⟨

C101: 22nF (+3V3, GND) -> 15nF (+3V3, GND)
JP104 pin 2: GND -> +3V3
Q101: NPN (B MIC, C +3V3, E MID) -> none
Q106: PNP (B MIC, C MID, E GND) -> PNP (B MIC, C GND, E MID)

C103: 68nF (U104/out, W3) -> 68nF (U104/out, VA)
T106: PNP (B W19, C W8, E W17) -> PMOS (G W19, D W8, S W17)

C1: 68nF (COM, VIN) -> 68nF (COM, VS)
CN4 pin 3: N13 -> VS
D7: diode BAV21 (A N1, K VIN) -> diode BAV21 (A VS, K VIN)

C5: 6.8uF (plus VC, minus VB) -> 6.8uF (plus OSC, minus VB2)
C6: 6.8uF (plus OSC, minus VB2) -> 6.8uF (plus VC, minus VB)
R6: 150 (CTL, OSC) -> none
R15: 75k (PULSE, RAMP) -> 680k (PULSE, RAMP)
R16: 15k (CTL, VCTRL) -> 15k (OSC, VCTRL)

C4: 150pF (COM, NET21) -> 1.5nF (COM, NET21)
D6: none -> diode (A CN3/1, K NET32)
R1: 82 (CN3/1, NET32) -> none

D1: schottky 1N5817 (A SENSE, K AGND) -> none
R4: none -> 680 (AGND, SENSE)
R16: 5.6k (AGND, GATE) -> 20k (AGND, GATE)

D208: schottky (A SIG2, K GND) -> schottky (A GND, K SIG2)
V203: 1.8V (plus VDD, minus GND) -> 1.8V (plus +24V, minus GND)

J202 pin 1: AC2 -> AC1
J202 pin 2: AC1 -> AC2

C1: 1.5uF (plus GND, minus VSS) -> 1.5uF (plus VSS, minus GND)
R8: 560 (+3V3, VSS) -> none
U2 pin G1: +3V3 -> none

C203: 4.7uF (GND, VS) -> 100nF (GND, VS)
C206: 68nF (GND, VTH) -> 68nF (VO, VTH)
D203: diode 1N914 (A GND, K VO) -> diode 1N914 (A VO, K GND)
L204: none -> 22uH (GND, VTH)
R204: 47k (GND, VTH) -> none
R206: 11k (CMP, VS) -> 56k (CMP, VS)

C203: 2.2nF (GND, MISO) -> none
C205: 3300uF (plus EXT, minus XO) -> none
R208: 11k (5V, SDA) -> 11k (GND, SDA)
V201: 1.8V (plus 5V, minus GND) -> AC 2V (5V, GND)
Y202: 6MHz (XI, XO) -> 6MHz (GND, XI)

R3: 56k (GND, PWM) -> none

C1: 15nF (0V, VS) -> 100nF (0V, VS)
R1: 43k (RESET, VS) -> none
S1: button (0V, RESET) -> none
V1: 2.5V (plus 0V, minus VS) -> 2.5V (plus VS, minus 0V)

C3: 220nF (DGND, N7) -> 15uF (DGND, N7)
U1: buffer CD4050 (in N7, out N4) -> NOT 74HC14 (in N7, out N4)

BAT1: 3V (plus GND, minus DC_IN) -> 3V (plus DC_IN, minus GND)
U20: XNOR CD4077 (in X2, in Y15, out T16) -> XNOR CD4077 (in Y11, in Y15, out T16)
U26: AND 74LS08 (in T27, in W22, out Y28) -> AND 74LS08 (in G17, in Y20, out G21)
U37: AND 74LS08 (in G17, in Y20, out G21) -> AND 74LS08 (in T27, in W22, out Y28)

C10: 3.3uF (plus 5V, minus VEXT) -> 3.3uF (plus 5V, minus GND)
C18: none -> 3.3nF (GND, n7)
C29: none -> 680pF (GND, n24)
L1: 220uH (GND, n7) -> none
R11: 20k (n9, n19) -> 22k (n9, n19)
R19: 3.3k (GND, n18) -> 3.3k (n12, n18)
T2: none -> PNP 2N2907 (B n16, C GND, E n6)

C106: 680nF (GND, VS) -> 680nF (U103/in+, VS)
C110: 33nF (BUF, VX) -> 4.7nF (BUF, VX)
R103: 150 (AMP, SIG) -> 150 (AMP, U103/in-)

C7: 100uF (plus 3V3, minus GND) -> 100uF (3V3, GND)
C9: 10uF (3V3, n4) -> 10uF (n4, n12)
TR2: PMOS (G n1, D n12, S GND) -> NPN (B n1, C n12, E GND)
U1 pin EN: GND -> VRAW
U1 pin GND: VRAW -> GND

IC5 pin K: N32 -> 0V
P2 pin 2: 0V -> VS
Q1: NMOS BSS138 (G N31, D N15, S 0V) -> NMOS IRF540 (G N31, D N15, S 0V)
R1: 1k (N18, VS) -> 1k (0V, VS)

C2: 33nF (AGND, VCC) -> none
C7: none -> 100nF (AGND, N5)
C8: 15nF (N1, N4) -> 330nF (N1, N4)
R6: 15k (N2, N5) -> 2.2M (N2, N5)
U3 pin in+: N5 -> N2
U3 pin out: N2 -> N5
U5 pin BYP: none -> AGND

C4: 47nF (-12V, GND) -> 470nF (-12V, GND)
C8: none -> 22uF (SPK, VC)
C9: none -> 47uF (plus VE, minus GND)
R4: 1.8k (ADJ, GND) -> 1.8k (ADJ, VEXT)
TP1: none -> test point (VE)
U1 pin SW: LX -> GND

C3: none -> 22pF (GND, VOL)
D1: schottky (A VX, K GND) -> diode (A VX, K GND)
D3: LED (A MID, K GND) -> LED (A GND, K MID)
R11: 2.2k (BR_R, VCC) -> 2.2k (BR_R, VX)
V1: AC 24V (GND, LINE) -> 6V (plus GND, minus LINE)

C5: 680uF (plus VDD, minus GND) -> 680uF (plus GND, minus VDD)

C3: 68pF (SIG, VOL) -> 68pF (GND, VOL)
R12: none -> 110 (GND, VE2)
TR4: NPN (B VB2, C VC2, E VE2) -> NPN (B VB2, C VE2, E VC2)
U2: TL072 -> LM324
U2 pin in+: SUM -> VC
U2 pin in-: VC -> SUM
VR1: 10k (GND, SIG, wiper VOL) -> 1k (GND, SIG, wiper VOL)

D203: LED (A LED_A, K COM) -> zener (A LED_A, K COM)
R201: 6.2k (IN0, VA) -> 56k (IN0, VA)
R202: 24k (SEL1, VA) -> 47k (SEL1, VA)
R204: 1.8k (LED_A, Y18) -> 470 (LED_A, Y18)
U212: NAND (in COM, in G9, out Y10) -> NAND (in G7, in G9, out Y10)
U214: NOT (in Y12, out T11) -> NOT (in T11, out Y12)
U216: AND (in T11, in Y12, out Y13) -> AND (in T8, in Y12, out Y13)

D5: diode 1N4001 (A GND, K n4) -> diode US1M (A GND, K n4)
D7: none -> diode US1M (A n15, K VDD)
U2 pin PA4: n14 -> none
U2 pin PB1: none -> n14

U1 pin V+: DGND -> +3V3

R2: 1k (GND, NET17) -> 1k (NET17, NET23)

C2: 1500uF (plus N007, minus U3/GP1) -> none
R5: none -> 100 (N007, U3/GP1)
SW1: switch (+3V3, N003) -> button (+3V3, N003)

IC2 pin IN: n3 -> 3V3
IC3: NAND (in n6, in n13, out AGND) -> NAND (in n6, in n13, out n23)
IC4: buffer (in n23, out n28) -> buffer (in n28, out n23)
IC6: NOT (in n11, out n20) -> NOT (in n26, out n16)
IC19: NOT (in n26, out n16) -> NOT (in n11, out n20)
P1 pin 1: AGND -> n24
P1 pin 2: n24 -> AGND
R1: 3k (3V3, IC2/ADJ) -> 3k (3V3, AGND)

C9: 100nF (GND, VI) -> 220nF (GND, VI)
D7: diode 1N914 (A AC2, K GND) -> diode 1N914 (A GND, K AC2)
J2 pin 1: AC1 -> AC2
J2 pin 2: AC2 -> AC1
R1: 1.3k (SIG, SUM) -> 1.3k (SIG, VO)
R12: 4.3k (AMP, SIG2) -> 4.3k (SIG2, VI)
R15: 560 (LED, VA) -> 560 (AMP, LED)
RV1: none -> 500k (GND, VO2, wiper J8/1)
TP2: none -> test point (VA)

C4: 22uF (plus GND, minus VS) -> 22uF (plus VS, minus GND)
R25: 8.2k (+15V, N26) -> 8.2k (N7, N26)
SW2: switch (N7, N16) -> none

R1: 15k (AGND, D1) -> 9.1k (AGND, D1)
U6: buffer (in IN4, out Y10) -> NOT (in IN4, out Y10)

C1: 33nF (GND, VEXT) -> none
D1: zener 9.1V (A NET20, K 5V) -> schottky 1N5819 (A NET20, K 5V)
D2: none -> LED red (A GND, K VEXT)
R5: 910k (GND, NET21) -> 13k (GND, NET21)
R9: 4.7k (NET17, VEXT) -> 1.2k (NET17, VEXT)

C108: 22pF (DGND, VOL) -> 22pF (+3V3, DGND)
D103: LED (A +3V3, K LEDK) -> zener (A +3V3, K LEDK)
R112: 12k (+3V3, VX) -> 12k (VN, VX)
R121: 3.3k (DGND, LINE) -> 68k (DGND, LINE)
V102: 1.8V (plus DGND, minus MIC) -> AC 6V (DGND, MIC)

⟩

(PROBLEM STATEMENT):
Would you please reproduce the records above exactly, only from their first line through the line holding "D208: schottky (A", with both ends included?

(SOLUTION TO THE PROBLEM):
C101: 22nF (+3V3, GND) -> 15nF (+3V3, GND)
JP104 pin 2: GND -> +3V3
Q101: NPN (B MIC, C +3V3, E MID) -> none
Q106: PNP (B MIC, C MID, E GND) -> PNP (B MIC, C GND, E MID)

C103: 68nF (U104/out, W3) -> 68nF (U104/out, VA)
T106: PNP (B W19, C W8, E W17) -> PMOS (G W19, D W8, S W17)

C1: 68nF (COM, VIN) -> 68nF (COM, VS)
CN4 pin 3: N13 -> VS
D7: diode BAV21 (A N1, K VIN) -> diode BAV21 (A VS, K VIN)

C5: 6.8uF (plus VC, minus VB) -> 6.8uF (plus OSC, minus VB2)
C6: 6.8uF (plus OSC, minus VB2) -> 6.8uF (plus VC, minus VB)
R6: 150 (CTL, OSC) -> none
R15: 75k (PULSE, RAMP) -> 680k (PULSE, RAMP)
R16: 15k (CTL, VCTRL) -> 15k (OSC, VCTRL)

C4: 150pF (COM, NET21) -> 1.5nF (COM, NET21)
D6: none -> diode (A CN3/1, K NET32)
R1: 82 (CN3/1, NET32) -> none

D1: schottky 1N5817 (A SENSE, K AGND) -> none
R4: none -> 680 (AGND, SENSE)
R16: 5.6k (AGND, GATE) -> 20k (AGND, GATE)

D208: schottky (A SIG2, K GND) -> schottky (A GND, K SIG2)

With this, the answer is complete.